Required action: Go through the listing below and return each line that includes "right".
• • • • •
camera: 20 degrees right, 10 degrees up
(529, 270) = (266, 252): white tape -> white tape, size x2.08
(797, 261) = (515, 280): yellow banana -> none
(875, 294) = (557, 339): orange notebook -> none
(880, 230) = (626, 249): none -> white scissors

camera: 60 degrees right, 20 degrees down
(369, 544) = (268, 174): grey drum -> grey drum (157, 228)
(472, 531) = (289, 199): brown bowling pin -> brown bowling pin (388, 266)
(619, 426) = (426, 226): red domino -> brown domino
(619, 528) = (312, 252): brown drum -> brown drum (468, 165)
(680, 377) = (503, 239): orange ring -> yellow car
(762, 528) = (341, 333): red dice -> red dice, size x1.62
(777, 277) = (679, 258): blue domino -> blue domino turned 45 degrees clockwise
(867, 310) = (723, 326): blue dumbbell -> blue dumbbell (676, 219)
• • • • •
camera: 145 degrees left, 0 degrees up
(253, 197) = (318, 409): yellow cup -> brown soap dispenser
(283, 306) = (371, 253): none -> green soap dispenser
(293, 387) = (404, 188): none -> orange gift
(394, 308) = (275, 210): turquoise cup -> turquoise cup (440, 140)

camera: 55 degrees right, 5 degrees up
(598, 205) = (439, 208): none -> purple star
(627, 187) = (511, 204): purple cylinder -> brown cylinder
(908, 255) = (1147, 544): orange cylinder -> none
• • • • •
Answer:
camera: 20 degrees right, 10 degrees up
camera: 60 degrees right, 20 degrees down
camera: 55 degrees right, 5 degrees up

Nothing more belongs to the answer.